[Collected data entries]
####

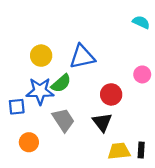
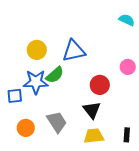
gray trapezoid: (63, 120) -> (57, 122), moved
yellow trapezoid: (119, 151) -> (94, 136), moved

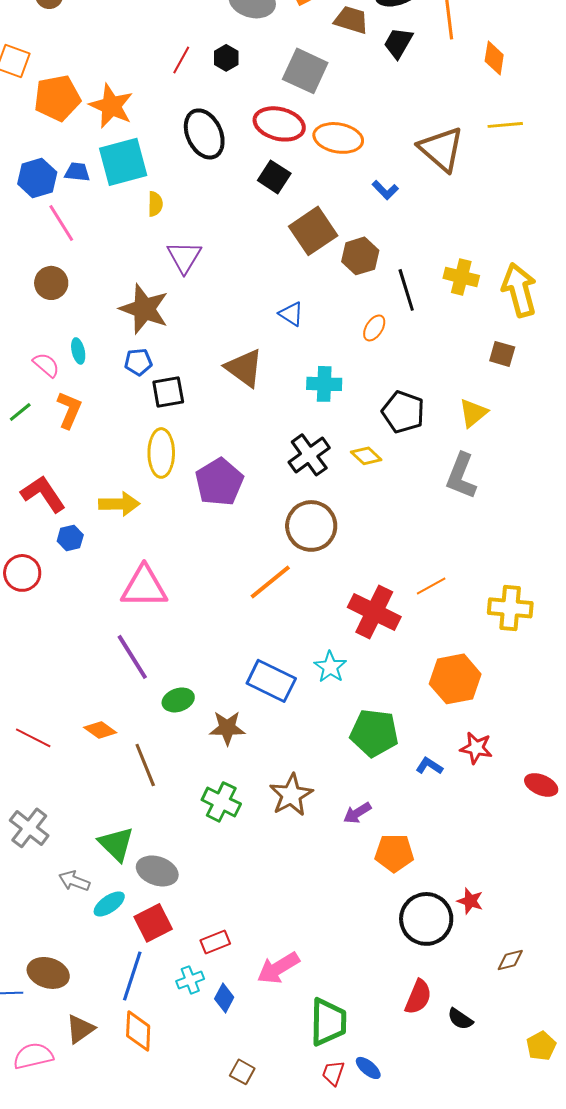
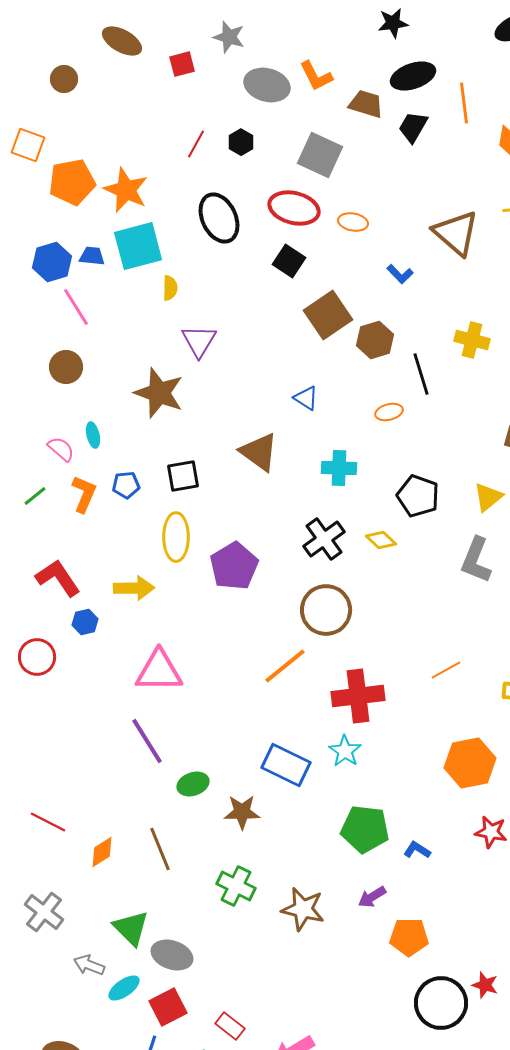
orange ellipse: (338, 138) -> (353, 222), size x0.6
yellow cross: (461, 277) -> (472, 340), moved
orange ellipse: (374, 328) -> (389, 412), turned 44
blue pentagon: (138, 362) -> (126, 485), moved
red cross: (374, 612) -> (358, 696), moved, turned -33
orange diamond: (100, 730) -> (102, 852), moved, turned -68
green pentagon: (374, 733) -> (365, 829), moved
blue L-shape: (429, 766) -> (417, 850), moved
brown star: (291, 795) -> (303, 909), moved, turned -30
red rectangle: (215, 942) -> (230, 1026), turned 60

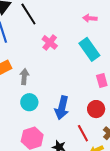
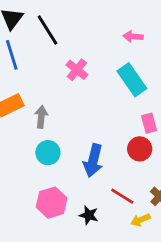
red circle: (96, 109) -> (140, 149), moved
red line: (83, 133) -> (122, 196), turned -30

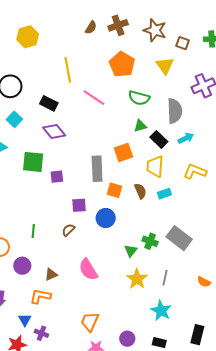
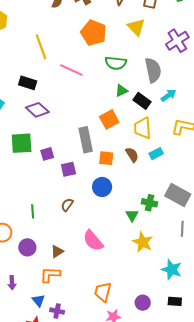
purple square: (79, 205) -> (68, 169), moved
gray line: (165, 278) -> (182, 229), moved

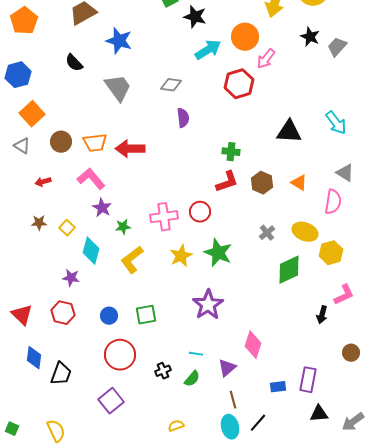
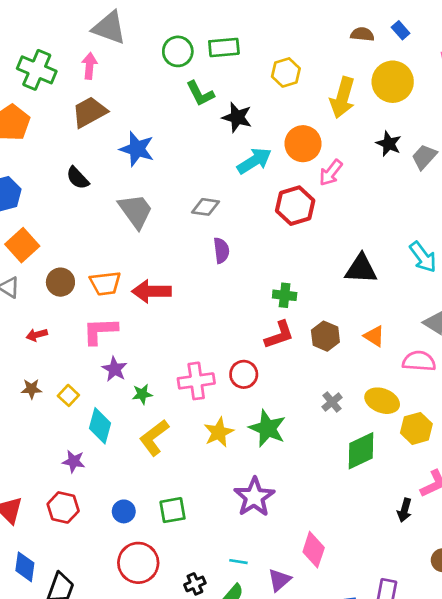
pink L-shape: (91, 179) -> (100, 331), turned -52
pink semicircle: (333, 202) -> (419, 361), turned -95

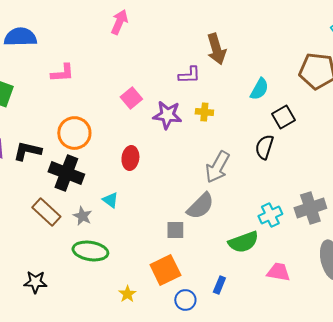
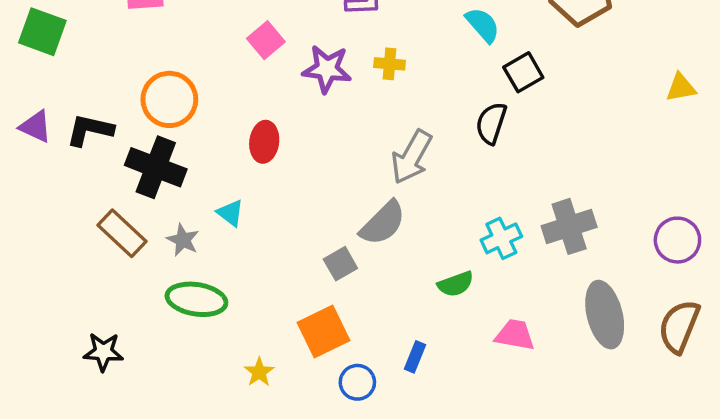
cyan semicircle: (259, 89) -> (483, 25), turned -70
gray square: (175, 230) -> (340, 264), turned -30
green semicircle: (243, 242) -> (456, 284), size x0.7

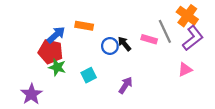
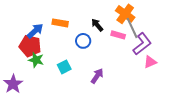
orange cross: (187, 16) -> (125, 14), moved
purple L-shape: (193, 38) -> (142, 44), moved
black arrow: (124, 44) -> (97, 25), moved

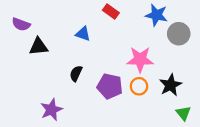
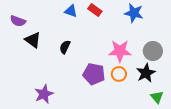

####

Would you reproduce, exactly and with nothing added, every line from the beginning of the entries above through the line that contains "gray square: (175, 230)", both included, leaving out the pictures?

[REPLY TO THE EXERCISE]
gray trapezoid: (63, 120) -> (57, 122), moved
yellow trapezoid: (119, 151) -> (94, 136), moved

orange ellipse: (338, 138) -> (353, 222), size x0.6
yellow cross: (461, 277) -> (472, 340), moved
orange ellipse: (374, 328) -> (389, 412), turned 44
blue pentagon: (138, 362) -> (126, 485), moved
red cross: (374, 612) -> (358, 696), moved, turned -33
orange diamond: (100, 730) -> (102, 852), moved, turned -68
green pentagon: (374, 733) -> (365, 829), moved
blue L-shape: (429, 766) -> (417, 850), moved
brown star: (291, 795) -> (303, 909), moved, turned -30
red rectangle: (215, 942) -> (230, 1026), turned 60

red circle: (96, 109) -> (140, 149), moved
red line: (83, 133) -> (122, 196), turned -30

purple square: (79, 205) -> (68, 169), moved
gray line: (165, 278) -> (182, 229), moved

pink L-shape: (91, 179) -> (100, 331), turned -52
pink semicircle: (333, 202) -> (419, 361), turned -95

cyan semicircle: (259, 89) -> (483, 25), turned -70
gray square: (175, 230) -> (340, 264), turned -30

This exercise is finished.